> [WHAT IS REQUIRED] How many of the rows below contain the word "moved"? Reply with the number alone.

> [PROVIDED DATA]
____________

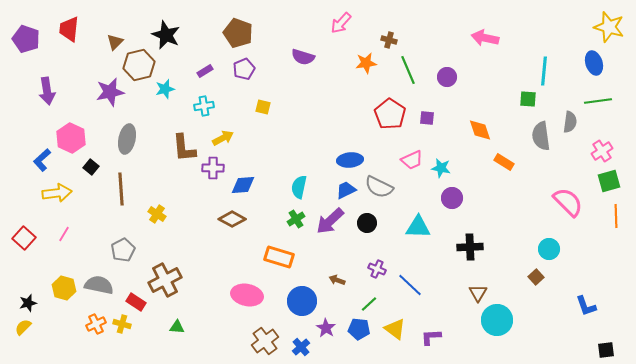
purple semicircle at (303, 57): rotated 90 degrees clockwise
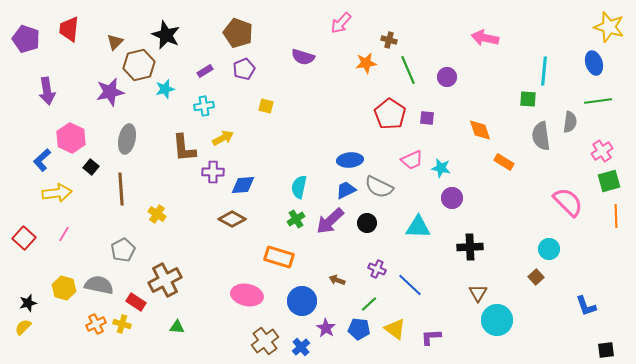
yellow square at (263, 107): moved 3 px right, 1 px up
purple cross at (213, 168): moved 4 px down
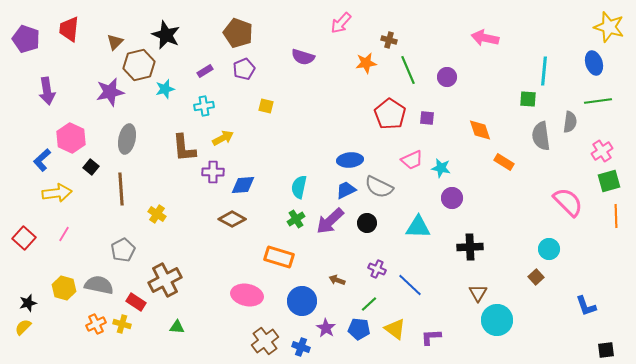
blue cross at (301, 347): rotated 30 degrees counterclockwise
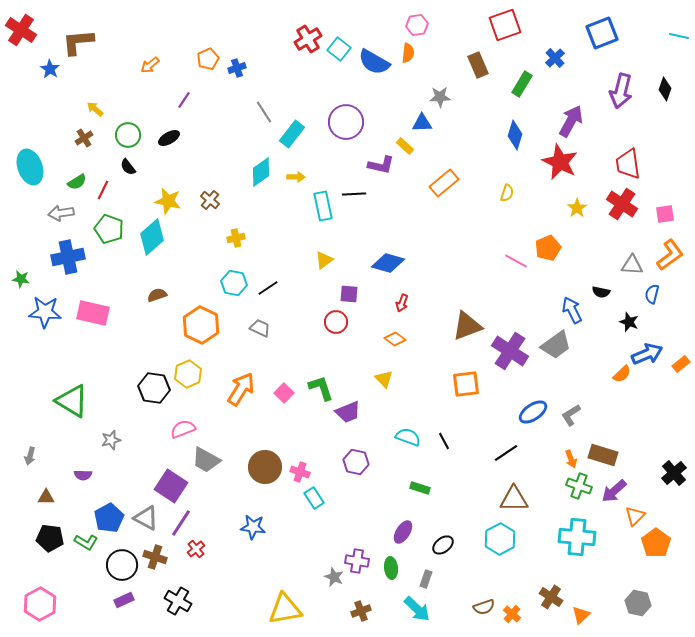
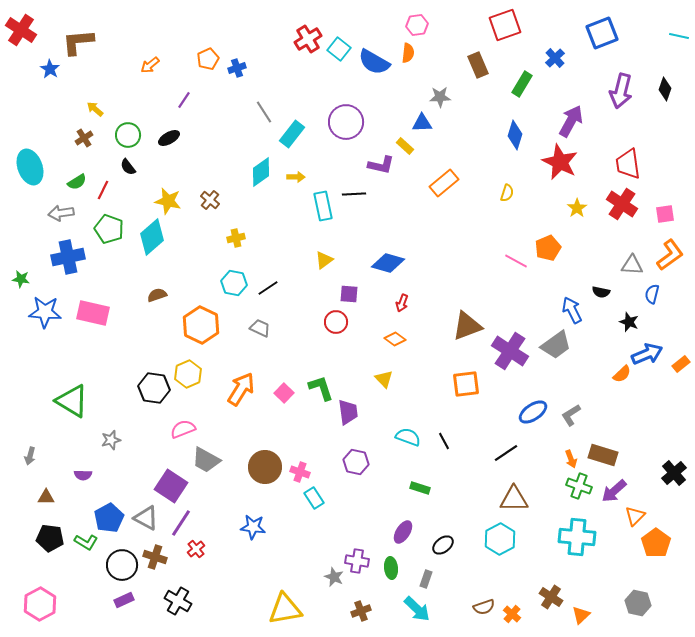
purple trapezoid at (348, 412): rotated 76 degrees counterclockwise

____________

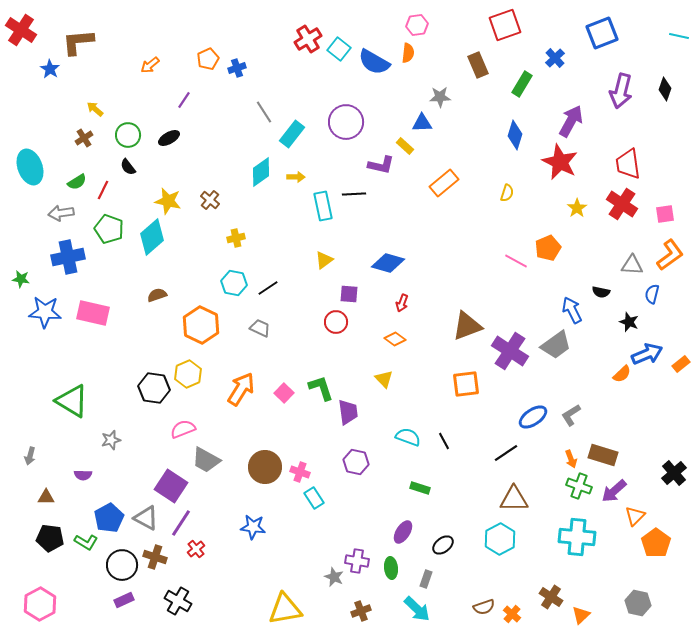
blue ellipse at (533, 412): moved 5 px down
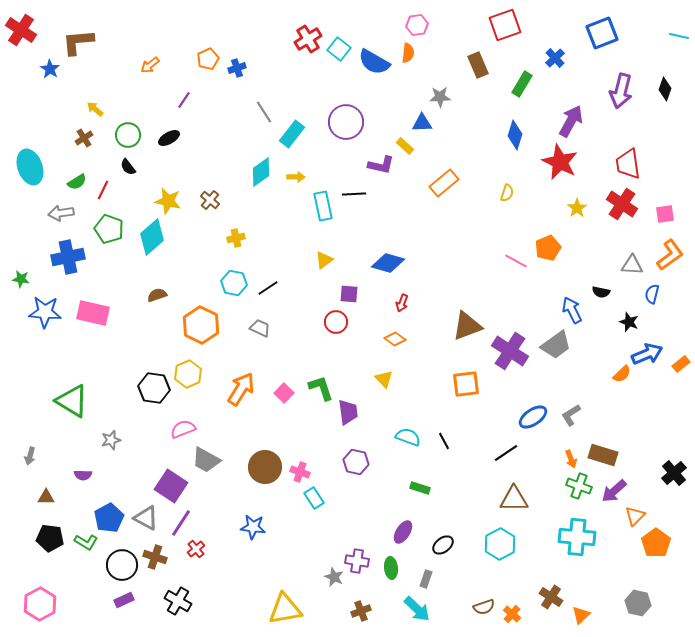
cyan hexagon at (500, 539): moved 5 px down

____________

> [SOLUTION BELOW] 4